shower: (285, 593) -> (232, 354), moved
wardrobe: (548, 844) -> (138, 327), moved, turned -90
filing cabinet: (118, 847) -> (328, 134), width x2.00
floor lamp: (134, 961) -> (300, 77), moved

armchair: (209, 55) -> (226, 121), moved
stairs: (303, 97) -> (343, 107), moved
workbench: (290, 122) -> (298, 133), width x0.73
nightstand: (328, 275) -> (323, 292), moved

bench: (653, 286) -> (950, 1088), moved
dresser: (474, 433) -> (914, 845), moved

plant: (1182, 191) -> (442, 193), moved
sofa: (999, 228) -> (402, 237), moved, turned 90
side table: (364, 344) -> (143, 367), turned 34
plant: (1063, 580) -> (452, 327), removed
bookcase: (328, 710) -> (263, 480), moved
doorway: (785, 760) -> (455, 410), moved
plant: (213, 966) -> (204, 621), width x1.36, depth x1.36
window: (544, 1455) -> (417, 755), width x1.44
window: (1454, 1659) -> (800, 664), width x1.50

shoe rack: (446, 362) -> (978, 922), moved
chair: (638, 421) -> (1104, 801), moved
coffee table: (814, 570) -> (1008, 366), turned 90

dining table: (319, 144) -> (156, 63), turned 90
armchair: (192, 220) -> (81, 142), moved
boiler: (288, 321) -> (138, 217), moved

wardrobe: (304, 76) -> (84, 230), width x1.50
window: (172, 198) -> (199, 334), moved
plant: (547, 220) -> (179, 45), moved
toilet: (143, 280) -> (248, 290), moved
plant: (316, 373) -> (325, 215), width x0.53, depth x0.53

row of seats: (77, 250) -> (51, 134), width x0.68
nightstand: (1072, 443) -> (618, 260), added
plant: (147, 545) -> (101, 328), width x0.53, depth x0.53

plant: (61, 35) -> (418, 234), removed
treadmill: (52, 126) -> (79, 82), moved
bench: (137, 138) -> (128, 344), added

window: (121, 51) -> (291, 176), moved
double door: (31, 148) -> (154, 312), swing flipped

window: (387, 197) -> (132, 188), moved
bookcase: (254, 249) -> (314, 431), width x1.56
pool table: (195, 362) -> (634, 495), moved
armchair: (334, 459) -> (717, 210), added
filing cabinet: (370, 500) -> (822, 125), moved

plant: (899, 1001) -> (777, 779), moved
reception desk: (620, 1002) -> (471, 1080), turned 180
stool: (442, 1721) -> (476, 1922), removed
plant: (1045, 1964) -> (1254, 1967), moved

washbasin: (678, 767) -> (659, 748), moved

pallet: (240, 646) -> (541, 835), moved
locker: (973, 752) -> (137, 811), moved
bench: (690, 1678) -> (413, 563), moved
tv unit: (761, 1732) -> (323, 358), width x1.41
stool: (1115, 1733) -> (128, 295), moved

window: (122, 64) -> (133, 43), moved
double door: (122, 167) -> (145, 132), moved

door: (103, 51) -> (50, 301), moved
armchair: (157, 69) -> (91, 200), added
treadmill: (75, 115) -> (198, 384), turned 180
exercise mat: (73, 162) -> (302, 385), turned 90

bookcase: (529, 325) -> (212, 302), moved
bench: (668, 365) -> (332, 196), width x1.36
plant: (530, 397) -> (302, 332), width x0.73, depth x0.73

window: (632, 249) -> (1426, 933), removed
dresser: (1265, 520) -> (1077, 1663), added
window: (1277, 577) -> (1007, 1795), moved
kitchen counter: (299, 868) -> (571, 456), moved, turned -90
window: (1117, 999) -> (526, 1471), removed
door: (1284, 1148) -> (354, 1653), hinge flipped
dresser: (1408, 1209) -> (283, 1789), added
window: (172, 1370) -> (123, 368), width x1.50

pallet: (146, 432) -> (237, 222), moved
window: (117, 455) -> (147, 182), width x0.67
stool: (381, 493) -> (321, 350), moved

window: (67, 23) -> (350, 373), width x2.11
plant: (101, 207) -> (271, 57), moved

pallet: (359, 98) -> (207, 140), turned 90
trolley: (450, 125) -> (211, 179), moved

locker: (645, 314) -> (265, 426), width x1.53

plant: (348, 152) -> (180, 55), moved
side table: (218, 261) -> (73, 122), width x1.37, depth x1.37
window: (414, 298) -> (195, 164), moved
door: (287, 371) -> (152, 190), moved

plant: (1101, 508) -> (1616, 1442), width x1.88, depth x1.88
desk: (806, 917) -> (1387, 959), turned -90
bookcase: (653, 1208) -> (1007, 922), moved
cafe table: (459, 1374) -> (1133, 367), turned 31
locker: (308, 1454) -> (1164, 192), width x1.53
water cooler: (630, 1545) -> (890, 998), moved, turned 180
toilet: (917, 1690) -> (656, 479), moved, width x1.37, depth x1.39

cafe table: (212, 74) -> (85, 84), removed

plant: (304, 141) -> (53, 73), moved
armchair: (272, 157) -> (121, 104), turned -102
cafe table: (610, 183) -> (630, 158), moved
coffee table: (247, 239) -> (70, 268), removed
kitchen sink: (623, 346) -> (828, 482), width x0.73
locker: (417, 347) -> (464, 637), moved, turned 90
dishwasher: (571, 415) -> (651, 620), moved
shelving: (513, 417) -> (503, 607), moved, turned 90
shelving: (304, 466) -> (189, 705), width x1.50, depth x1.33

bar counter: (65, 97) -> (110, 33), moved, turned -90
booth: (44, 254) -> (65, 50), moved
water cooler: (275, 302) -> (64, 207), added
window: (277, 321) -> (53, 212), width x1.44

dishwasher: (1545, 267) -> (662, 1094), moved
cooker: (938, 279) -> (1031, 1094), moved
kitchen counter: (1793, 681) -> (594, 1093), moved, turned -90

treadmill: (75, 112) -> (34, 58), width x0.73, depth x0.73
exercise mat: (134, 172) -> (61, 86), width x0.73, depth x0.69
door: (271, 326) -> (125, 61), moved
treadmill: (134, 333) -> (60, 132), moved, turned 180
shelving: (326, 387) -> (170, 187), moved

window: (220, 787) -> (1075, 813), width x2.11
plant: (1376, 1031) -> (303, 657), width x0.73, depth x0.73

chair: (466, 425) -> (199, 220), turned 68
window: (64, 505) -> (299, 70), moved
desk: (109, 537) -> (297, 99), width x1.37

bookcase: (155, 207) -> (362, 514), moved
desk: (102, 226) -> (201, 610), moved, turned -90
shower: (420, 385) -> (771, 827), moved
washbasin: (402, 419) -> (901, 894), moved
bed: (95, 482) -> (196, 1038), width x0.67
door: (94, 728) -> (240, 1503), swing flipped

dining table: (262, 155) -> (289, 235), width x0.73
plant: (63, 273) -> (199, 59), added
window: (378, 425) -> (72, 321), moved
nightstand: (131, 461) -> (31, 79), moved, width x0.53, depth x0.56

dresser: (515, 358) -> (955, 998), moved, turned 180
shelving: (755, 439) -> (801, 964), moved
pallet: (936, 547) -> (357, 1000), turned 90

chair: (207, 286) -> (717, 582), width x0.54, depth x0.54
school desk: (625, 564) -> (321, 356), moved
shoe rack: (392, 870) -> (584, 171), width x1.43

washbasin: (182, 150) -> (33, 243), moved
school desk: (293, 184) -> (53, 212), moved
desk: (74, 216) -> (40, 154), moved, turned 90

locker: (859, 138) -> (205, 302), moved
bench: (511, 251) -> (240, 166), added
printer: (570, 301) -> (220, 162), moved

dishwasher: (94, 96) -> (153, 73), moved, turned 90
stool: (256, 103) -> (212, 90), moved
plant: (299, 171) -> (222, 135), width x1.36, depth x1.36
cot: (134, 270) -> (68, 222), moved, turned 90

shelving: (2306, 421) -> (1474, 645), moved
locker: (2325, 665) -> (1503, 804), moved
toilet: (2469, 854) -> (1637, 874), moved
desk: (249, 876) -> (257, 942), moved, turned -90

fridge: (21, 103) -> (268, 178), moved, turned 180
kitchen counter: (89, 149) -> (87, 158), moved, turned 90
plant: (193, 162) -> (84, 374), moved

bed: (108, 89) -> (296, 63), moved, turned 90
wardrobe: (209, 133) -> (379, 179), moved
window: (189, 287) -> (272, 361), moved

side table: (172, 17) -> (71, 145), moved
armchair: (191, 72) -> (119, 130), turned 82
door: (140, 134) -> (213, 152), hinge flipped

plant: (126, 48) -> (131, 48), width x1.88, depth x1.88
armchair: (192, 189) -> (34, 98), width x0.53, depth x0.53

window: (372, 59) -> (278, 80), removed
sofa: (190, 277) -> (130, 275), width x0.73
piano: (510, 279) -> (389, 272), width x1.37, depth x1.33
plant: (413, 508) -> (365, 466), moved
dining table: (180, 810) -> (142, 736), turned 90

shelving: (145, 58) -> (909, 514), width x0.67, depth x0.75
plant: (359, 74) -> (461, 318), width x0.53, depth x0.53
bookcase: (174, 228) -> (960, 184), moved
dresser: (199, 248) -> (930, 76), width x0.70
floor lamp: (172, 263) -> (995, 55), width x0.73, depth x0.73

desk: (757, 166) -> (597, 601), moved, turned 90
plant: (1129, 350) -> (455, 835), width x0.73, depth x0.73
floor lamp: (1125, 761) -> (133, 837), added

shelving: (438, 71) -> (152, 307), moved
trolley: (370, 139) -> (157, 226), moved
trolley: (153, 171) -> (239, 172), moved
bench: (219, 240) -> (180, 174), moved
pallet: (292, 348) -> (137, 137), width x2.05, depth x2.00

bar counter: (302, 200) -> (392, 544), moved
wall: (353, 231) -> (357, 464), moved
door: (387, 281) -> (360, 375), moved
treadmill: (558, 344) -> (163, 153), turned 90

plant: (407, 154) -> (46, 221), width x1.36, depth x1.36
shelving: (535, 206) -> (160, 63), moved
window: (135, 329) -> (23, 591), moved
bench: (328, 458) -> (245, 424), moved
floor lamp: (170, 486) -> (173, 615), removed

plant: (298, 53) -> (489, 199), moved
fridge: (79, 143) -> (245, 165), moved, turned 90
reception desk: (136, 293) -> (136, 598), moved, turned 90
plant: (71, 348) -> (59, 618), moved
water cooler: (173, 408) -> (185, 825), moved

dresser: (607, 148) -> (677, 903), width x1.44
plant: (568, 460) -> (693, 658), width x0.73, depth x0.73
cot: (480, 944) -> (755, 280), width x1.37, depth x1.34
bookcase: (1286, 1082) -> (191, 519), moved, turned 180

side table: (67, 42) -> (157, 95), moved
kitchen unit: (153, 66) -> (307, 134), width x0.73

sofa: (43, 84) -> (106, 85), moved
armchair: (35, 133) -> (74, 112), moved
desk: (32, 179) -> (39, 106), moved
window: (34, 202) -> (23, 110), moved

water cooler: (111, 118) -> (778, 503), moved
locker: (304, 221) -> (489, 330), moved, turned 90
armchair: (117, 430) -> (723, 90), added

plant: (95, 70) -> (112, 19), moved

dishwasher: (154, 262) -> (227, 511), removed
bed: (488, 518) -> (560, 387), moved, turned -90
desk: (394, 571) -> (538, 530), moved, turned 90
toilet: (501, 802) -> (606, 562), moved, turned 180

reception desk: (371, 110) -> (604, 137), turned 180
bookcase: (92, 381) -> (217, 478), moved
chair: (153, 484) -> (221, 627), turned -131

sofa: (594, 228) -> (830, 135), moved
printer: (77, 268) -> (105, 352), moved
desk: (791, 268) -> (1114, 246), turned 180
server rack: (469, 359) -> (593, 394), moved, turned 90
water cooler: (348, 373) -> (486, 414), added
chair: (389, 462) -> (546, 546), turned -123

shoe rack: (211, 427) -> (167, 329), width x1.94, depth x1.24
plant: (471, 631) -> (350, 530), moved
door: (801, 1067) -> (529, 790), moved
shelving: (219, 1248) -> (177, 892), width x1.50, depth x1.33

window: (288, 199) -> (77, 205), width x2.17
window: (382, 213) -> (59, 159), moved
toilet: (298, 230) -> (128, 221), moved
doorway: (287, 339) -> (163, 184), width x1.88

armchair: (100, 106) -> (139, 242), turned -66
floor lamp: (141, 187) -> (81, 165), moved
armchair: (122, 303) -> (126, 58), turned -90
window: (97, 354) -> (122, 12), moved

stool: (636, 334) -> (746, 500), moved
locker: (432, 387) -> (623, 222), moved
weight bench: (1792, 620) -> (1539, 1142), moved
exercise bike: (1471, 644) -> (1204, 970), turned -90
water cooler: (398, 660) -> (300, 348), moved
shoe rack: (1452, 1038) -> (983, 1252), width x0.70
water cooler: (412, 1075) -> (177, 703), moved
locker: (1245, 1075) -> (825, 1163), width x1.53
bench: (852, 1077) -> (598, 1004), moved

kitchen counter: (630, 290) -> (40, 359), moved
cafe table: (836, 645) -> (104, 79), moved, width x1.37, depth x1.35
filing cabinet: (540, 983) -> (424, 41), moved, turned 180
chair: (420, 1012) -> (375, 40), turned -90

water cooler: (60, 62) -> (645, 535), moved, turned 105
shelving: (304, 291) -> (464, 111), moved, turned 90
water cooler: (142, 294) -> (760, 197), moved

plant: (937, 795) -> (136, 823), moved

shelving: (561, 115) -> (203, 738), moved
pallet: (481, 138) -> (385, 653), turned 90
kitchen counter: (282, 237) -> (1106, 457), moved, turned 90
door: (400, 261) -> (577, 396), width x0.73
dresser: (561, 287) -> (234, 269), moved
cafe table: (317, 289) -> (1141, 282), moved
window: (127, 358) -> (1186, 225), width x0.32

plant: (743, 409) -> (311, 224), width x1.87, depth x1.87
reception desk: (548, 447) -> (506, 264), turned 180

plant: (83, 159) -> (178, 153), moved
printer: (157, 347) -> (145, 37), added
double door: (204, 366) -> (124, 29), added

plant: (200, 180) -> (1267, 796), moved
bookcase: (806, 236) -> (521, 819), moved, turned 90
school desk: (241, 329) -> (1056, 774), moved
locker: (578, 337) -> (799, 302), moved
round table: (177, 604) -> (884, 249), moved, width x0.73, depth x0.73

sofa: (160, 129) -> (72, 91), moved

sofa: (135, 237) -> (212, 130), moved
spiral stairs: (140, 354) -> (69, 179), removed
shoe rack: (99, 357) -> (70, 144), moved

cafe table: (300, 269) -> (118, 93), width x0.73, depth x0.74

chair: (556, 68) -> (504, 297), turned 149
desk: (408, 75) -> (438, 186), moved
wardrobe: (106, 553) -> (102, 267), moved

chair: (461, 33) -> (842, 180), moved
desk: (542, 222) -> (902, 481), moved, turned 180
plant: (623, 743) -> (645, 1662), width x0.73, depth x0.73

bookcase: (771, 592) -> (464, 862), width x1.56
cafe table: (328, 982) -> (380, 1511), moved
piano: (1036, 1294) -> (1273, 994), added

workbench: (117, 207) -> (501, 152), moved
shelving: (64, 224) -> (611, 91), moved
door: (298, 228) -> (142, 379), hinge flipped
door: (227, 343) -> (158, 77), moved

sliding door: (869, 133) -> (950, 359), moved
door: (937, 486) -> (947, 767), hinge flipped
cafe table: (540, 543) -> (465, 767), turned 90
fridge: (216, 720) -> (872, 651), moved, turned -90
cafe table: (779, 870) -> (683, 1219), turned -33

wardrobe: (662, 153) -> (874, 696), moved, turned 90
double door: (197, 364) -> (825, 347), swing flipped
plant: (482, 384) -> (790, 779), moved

----

* _Your instructions_: Write only the number of lines in the listing that hold the word "washbasin".

* _Written solution_: 3